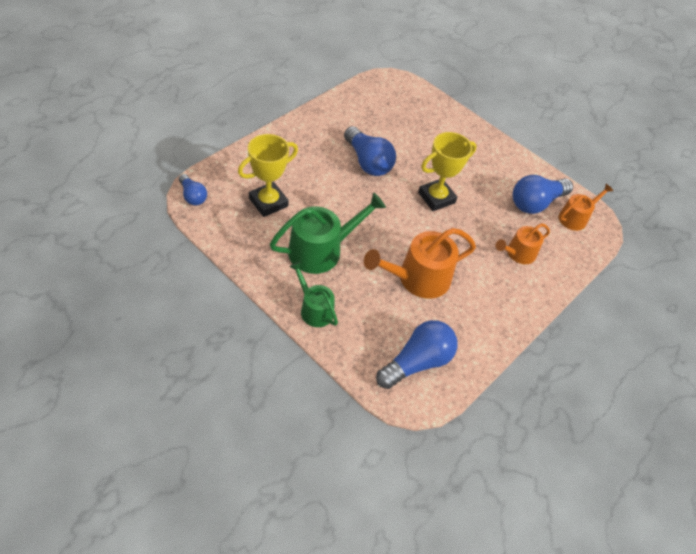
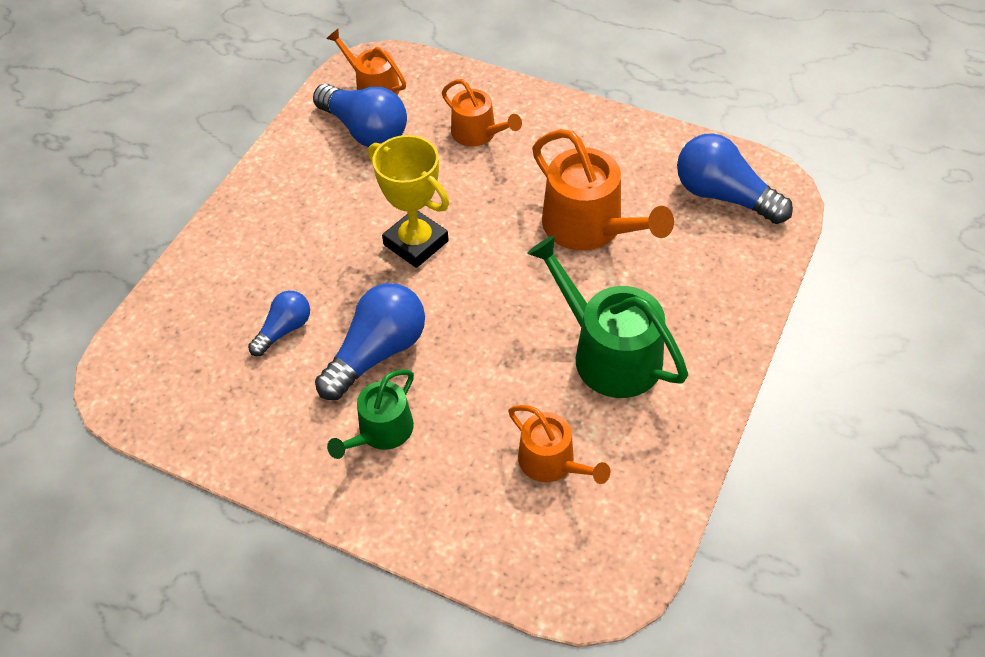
camera: 100 degrees left, 0 degrees up
blue light bulb [179,174,207,205] -> blue light bulb moved to [248,291,310,356]
yellow trophy [238,134,298,217] -> orange watering can [508,405,610,484]
green watering can [289,261,338,327] -> green watering can moved to [327,369,414,459]

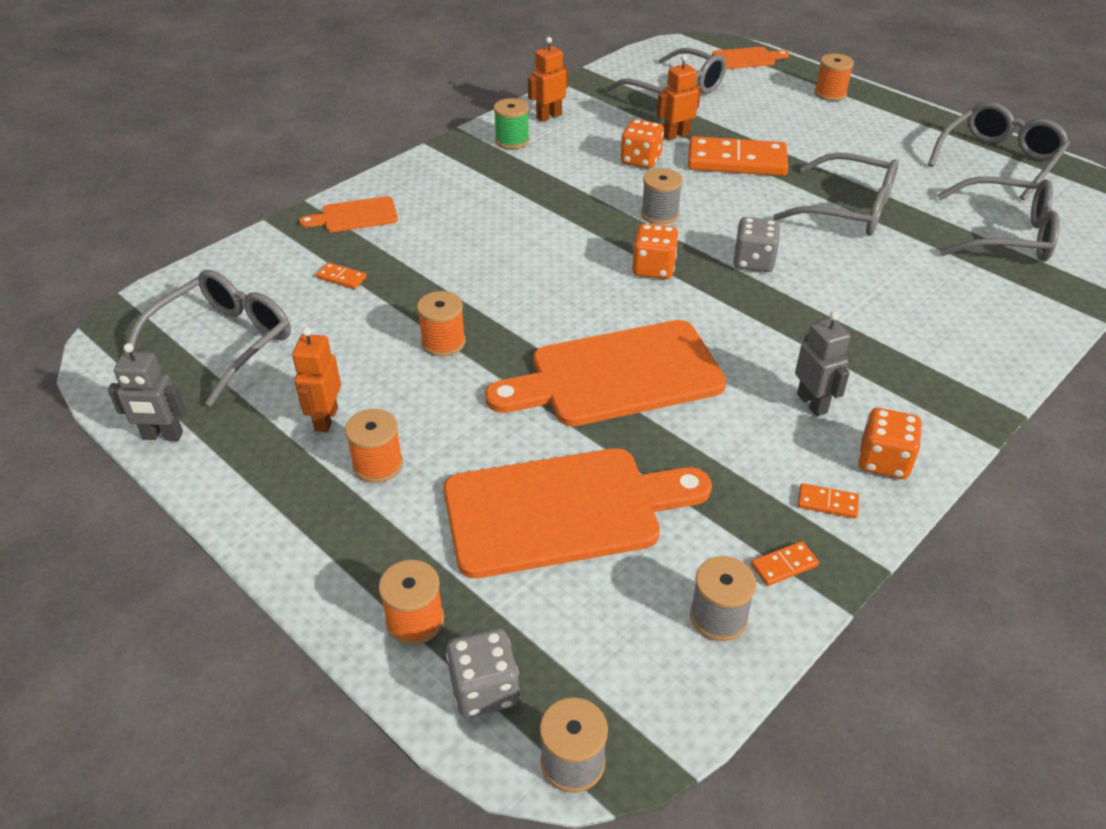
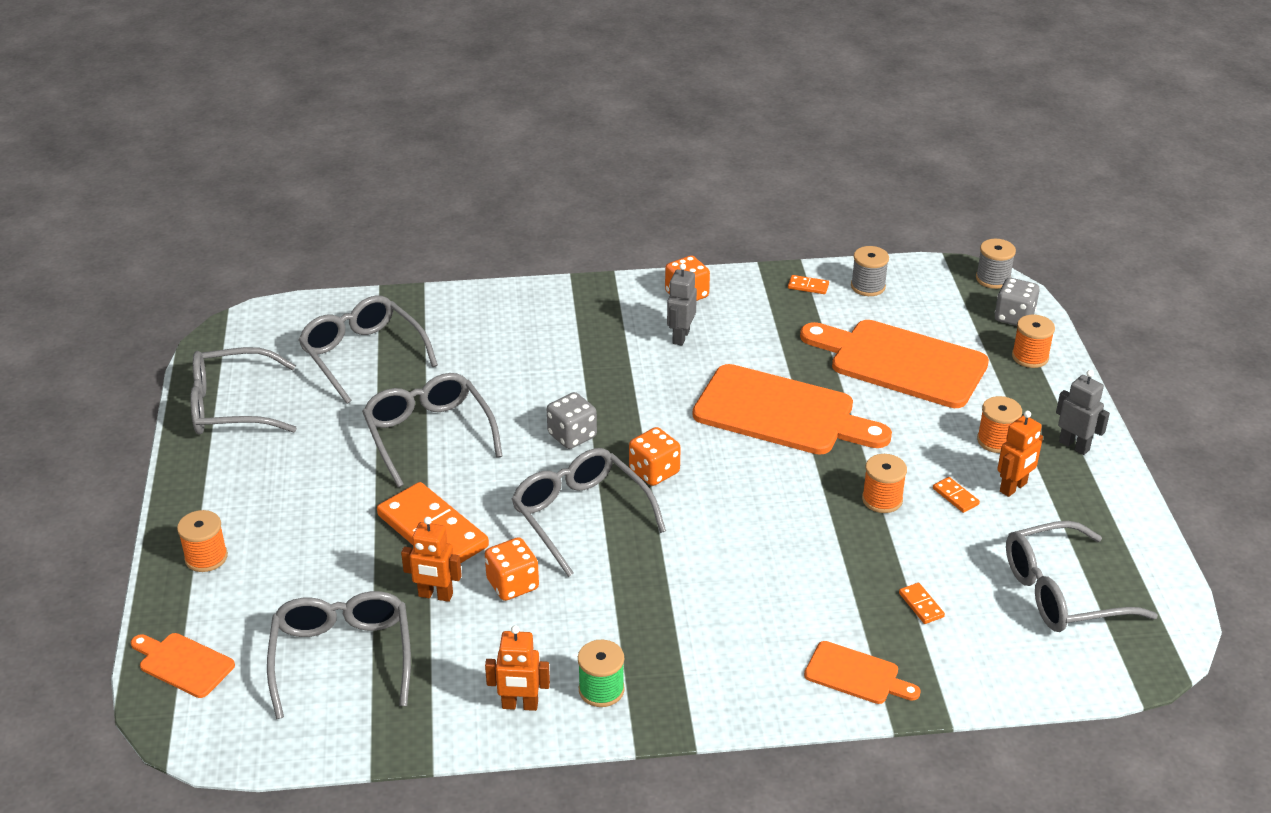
camera: 140 degrees left, 5 degrees down
grey robot [108,343,186,441] -> grey robot moved to [1056,370,1110,455]
grey spool [641,168,683,224] -> grey glasses [511,448,666,577]
orange domino [798,483,859,519] -> orange domino moved to [933,477,980,513]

****

Retype the records above exactly, and keep any picture out of what you write.

camera: 100 degrees left, 0 degrees up
blue light bulb [179,174,207,205] -> blue light bulb moved to [248,291,310,356]
yellow trophy [238,134,298,217] -> orange watering can [508,405,610,484]
green watering can [289,261,338,327] -> green watering can moved to [327,369,414,459]

camera: 140 degrees left, 5 degrees down
grey robot [108,343,186,441] -> grey robot moved to [1056,370,1110,455]
grey spool [641,168,683,224] -> grey glasses [511,448,666,577]
orange domino [798,483,859,519] -> orange domino moved to [933,477,980,513]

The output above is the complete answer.